** Opening Records to use block **
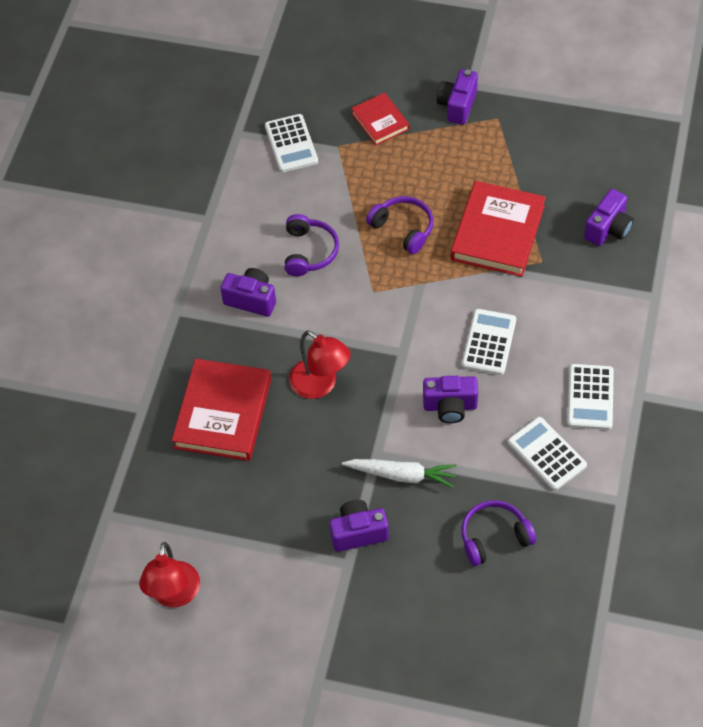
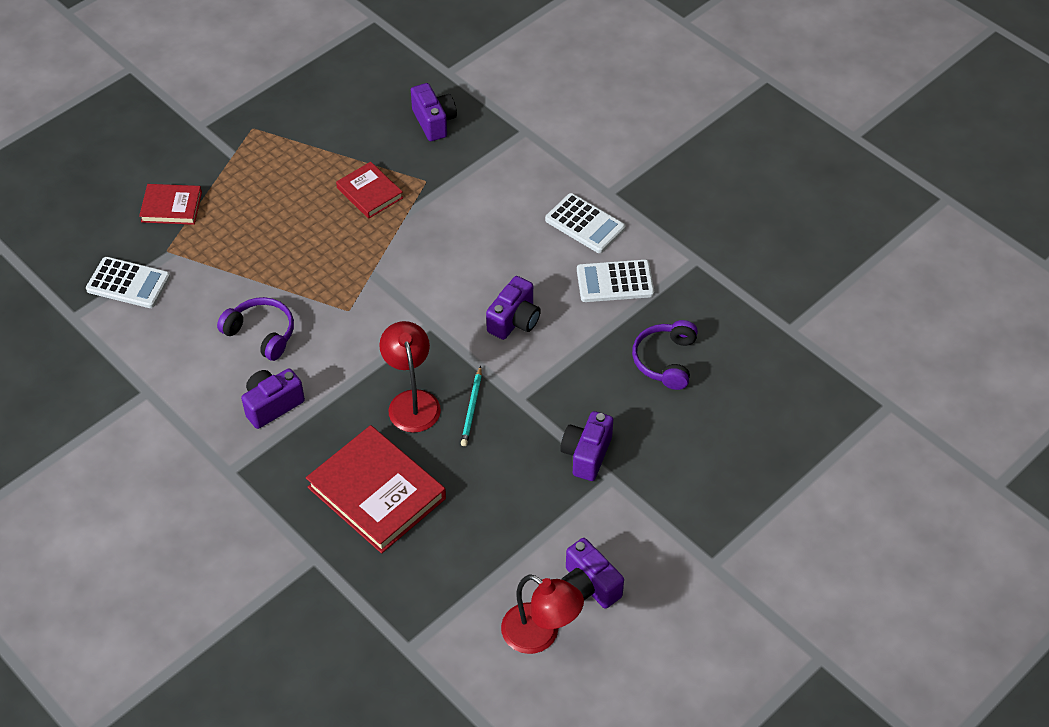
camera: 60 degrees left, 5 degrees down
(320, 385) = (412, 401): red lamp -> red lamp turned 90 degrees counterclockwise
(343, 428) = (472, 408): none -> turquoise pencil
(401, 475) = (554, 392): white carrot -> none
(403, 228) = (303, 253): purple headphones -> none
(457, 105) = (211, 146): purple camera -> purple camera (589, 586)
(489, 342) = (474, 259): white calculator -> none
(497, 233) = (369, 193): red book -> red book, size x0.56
** Closing Records to use block **
→ **Directions for this task**: Read each line of the material, and wherever the word "none" turns up, copy that line.

→ **Exercise output**:
(343, 428) = (472, 408): none -> turquoise pencil
(401, 475) = (554, 392): white carrot -> none
(403, 228) = (303, 253): purple headphones -> none
(489, 342) = (474, 259): white calculator -> none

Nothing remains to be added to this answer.